◆ **Problem statement**
Repeat the data that follows, keeping every character intact.

==============================

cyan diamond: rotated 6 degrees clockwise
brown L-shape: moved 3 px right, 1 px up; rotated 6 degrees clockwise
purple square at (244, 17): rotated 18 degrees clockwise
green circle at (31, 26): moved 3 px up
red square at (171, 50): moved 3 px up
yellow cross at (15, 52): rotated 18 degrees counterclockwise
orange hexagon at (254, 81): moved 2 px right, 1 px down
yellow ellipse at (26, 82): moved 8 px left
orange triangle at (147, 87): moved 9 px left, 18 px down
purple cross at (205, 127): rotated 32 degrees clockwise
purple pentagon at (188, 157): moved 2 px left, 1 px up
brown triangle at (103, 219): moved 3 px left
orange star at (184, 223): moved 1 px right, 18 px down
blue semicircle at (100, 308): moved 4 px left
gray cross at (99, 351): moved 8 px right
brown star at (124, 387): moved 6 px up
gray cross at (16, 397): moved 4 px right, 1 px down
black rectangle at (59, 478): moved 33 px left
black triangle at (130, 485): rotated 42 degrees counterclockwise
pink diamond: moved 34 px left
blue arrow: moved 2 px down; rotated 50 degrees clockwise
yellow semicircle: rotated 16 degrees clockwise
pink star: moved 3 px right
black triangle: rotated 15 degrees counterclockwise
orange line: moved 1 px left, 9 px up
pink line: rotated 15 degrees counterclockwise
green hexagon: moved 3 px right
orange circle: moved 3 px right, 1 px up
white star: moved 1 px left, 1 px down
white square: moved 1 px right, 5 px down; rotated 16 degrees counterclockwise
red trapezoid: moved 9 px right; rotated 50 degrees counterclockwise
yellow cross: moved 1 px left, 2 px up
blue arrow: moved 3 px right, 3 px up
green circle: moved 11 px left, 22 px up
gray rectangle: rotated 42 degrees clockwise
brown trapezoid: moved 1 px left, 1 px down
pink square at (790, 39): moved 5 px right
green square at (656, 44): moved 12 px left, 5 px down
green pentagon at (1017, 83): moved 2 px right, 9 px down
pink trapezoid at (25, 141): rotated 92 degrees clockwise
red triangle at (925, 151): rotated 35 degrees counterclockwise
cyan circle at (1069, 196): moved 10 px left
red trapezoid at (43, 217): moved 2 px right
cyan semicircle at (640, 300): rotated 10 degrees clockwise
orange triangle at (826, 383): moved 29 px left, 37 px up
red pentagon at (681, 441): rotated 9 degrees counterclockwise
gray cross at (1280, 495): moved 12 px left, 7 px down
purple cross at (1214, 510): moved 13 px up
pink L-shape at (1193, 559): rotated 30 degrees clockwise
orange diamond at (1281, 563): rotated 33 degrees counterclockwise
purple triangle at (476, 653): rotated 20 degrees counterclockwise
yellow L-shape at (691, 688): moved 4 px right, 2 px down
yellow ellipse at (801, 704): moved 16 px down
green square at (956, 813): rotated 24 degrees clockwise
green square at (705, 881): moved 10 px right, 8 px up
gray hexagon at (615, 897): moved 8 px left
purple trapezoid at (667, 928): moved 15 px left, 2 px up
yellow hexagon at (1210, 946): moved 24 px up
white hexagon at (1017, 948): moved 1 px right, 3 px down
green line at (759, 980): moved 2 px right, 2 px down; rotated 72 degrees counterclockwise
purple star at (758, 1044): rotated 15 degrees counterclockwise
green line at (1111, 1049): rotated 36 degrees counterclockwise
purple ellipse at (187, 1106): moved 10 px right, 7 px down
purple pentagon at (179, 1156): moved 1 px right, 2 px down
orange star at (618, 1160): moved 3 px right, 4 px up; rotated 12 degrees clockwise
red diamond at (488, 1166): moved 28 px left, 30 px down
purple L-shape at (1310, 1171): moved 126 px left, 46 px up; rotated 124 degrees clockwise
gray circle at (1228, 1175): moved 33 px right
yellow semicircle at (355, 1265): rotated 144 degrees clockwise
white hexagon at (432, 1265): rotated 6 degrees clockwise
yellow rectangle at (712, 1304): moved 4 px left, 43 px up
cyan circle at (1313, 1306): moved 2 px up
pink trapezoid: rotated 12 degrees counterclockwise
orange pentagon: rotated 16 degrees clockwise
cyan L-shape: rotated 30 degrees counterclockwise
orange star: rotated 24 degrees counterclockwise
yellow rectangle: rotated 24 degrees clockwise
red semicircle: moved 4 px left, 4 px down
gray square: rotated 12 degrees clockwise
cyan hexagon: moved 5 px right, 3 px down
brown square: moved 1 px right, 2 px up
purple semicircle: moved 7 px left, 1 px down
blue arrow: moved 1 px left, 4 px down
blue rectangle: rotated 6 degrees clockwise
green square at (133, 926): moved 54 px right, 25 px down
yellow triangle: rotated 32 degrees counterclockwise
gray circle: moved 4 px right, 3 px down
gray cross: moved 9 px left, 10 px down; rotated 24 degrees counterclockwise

==============================

◆ **Your solution**
cyan diamond: rotated 6 degrees clockwise
brown L-shape: moved 3 px right, 1 px up; rotated 6 degrees clockwise
purple square at (244, 17): rotated 18 degrees clockwise
green circle at (31, 26): moved 3 px up
red square at (171, 50): moved 3 px up
yellow cross at (15, 52): rotated 18 degrees counterclockwise
orange hexagon at (254, 81): moved 2 px right, 1 px down
yellow ellipse at (26, 82): moved 8 px left
orange triangle at (147, 87): moved 9 px left, 18 px down
purple cross at (205, 127): rotated 32 degrees clockwise
purple pentagon at (188, 157): moved 2 px left, 1 px up
brown triangle at (103, 219): moved 3 px left
orange star at (184, 223): moved 1 px right, 18 px down
blue semicircle at (100, 308): moved 4 px left
gray cross at (99, 351): moved 8 px right
brown star at (124, 387): moved 6 px up
gray cross at (16, 397): moved 4 px right, 1 px down
black rectangle at (59, 478): moved 33 px left
black triangle at (130, 485): rotated 42 degrees counterclockwise
pink diamond: moved 34 px left
blue arrow: moved 2 px down; rotated 50 degrees clockwise
yellow semicircle: rotated 16 degrees clockwise
pink star: moved 3 px right
black triangle: rotated 15 degrees counterclockwise
orange line: moved 1 px left, 9 px up
pink line: rotated 15 degrees counterclockwise
green hexagon: moved 3 px right
orange circle: moved 3 px right, 1 px up
white star: moved 1 px left, 1 px down
white square: moved 1 px right, 5 px down; rotated 16 degrees counterclockwise
red trapezoid: moved 9 px right; rotated 50 degrees counterclockwise
yellow cross: moved 1 px left, 2 px up
blue arrow: moved 3 px right, 3 px up
green circle: moved 11 px left, 22 px up
gray rectangle: rotated 42 degrees clockwise
brown trapezoid: moved 1 px left, 1 px down
pink square at (790, 39): moved 5 px right
green square at (656, 44): moved 12 px left, 5 px down
green pentagon at (1017, 83): moved 2 px right, 9 px down
pink trapezoid at (25, 141): rotated 92 degrees clockwise
red triangle at (925, 151): rotated 35 degrees counterclockwise
cyan circle at (1069, 196): moved 10 px left
red trapezoid at (43, 217): moved 2 px right
cyan semicircle at (640, 300): rotated 10 degrees clockwise
orange triangle at (826, 383): moved 29 px left, 37 px up
red pentagon at (681, 441): rotated 9 degrees counterclockwise
gray cross at (1280, 495): moved 12 px left, 7 px down
purple cross at (1214, 510): moved 13 px up
pink L-shape at (1193, 559): rotated 30 degrees clockwise
orange diamond at (1281, 563): rotated 33 degrees counterclockwise
purple triangle at (476, 653): rotated 20 degrees counterclockwise
yellow L-shape at (691, 688): moved 4 px right, 2 px down
yellow ellipse at (801, 704): moved 16 px down
green square at (956, 813): rotated 24 degrees clockwise
green square at (705, 881): moved 10 px right, 8 px up
gray hexagon at (615, 897): moved 8 px left
purple trapezoid at (667, 928): moved 15 px left, 2 px up
yellow hexagon at (1210, 946): moved 24 px up
white hexagon at (1017, 948): moved 1 px right, 3 px down
green line at (759, 980): moved 2 px right, 2 px down; rotated 72 degrees counterclockwise
purple star at (758, 1044): rotated 15 degrees counterclockwise
green line at (1111, 1049): rotated 36 degrees counterclockwise
purple ellipse at (187, 1106): moved 10 px right, 7 px down
purple pentagon at (179, 1156): moved 1 px right, 2 px down
orange star at (618, 1160): moved 3 px right, 4 px up; rotated 12 degrees clockwise
red diamond at (488, 1166): moved 28 px left, 30 px down
purple L-shape at (1310, 1171): moved 126 px left, 46 px up; rotated 124 degrees clockwise
gray circle at (1228, 1175): moved 33 px right
yellow semicircle at (355, 1265): rotated 144 degrees clockwise
white hexagon at (432, 1265): rotated 6 degrees clockwise
yellow rectangle at (712, 1304): moved 4 px left, 43 px up
cyan circle at (1313, 1306): moved 2 px up
pink trapezoid: rotated 12 degrees counterclockwise
orange pentagon: rotated 16 degrees clockwise
cyan L-shape: rotated 30 degrees counterclockwise
orange star: rotated 24 degrees counterclockwise
yellow rectangle: rotated 24 degrees clockwise
red semicircle: moved 4 px left, 4 px down
gray square: rotated 12 degrees clockwise
cyan hexagon: moved 5 px right, 3 px down
brown square: moved 1 px right, 2 px up
purple semicircle: moved 7 px left, 1 px down
blue arrow: moved 1 px left, 4 px down
blue rectangle: rotated 6 degrees clockwise
green square at (133, 926): moved 54 px right, 25 px down
yellow triangle: rotated 32 degrees counterclockwise
gray circle: moved 4 px right, 3 px down
gray cross: moved 9 px left, 10 px down; rotated 24 degrees counterclockwise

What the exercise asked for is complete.